Stored records —
'''
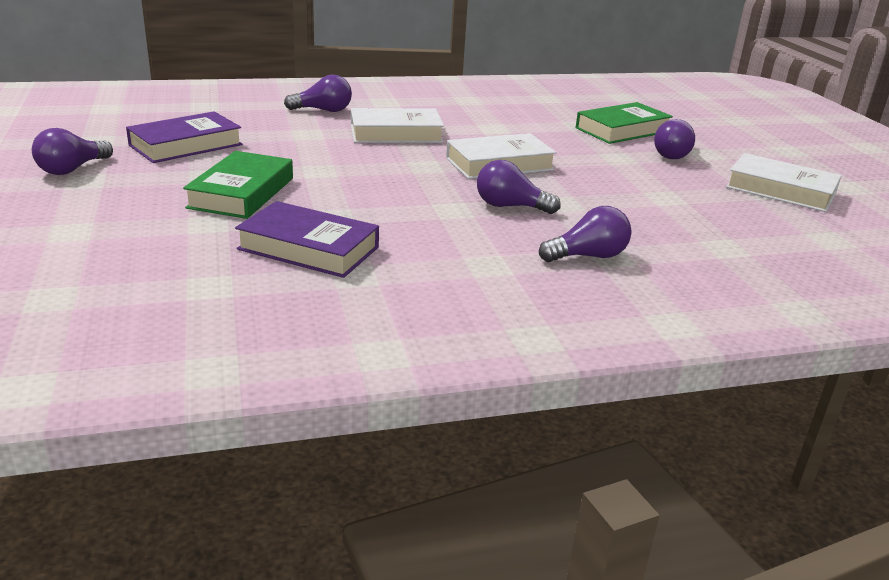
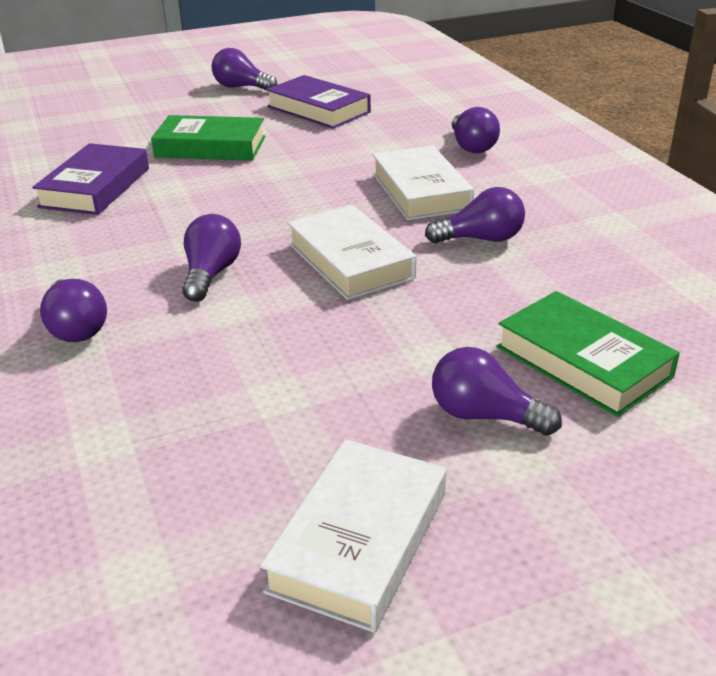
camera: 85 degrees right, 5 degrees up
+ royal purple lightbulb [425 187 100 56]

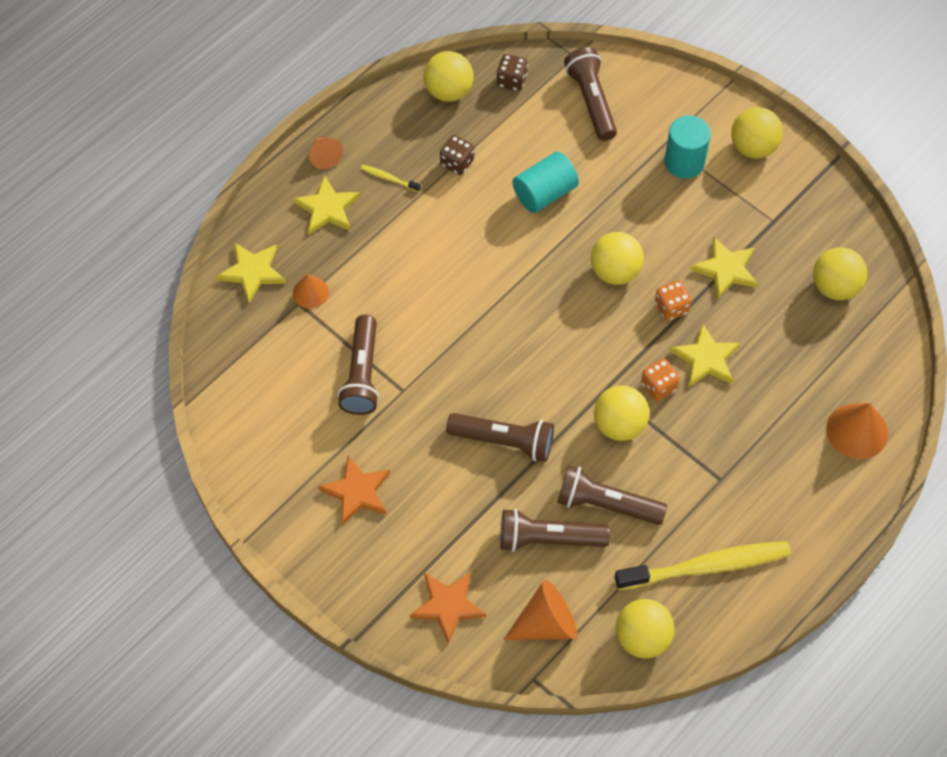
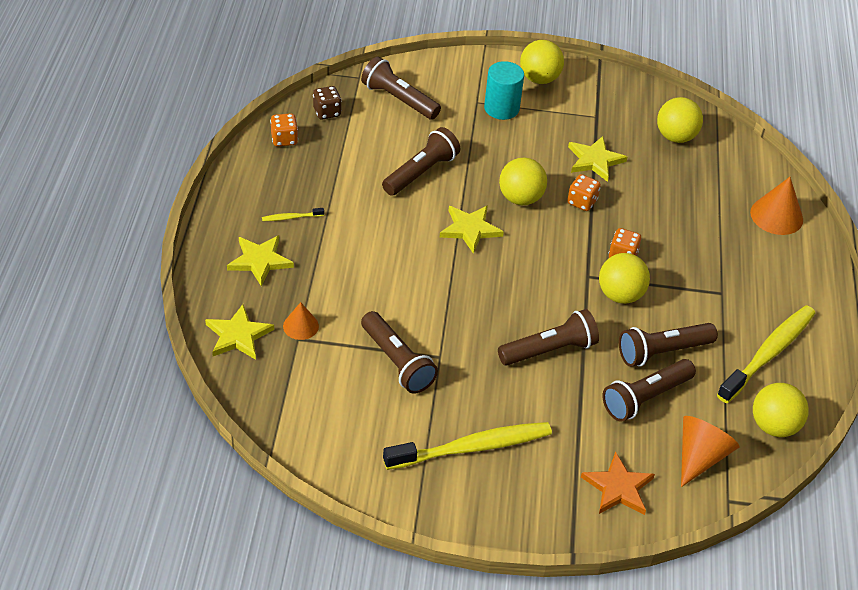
camera: 40 degrees left, 15 degrees down
- orange solid cone [309 138 34 31]
- russet game die [440 135 34 40]
~ yellow star [670 323 71 63] to [440 205 64 49]
~ orange star [318 455 72 70] to yellow dental brush [383 422 169 48]
~ yellow ball [424 51 49 51] to orange game die [270 113 28 33]
~ turquoise cylinder shape [512 152 67 61] to russet torch [382 127 78 69]

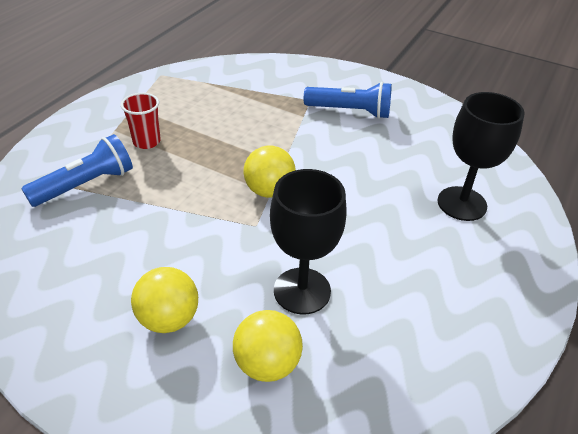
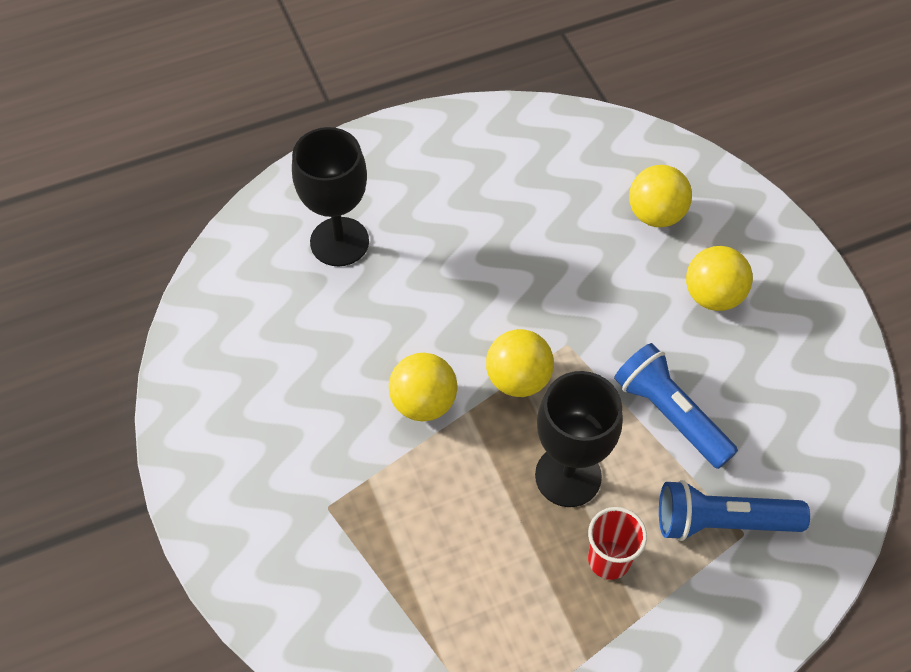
camera: 140 degrees left, 15 degrees up
+ yellow ball [389 353 69 69]
~ ebony chalice [270 169 77 145] to [535 371 88 136]
~ royal blue torch [304 82 88 37] to [614 343 124 126]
'''
Task brief —
Write the data out again exactly, but without its images.

Answer to this exercise —
camera: 85 degrees right, 5 degrees up
+ royal purple lightbulb [425 187 100 56]

camera: 40 degrees left, 15 degrees down
- orange solid cone [309 138 34 31]
- russet game die [440 135 34 40]
~ yellow star [670 323 71 63] to [440 205 64 49]
~ orange star [318 455 72 70] to yellow dental brush [383 422 169 48]
~ yellow ball [424 51 49 51] to orange game die [270 113 28 33]
~ turquoise cylinder shape [512 152 67 61] to russet torch [382 127 78 69]

camera: 140 degrees left, 15 degrees up
+ yellow ball [389 353 69 69]
~ ebony chalice [270 169 77 145] to [535 371 88 136]
~ royal blue torch [304 82 88 37] to [614 343 124 126]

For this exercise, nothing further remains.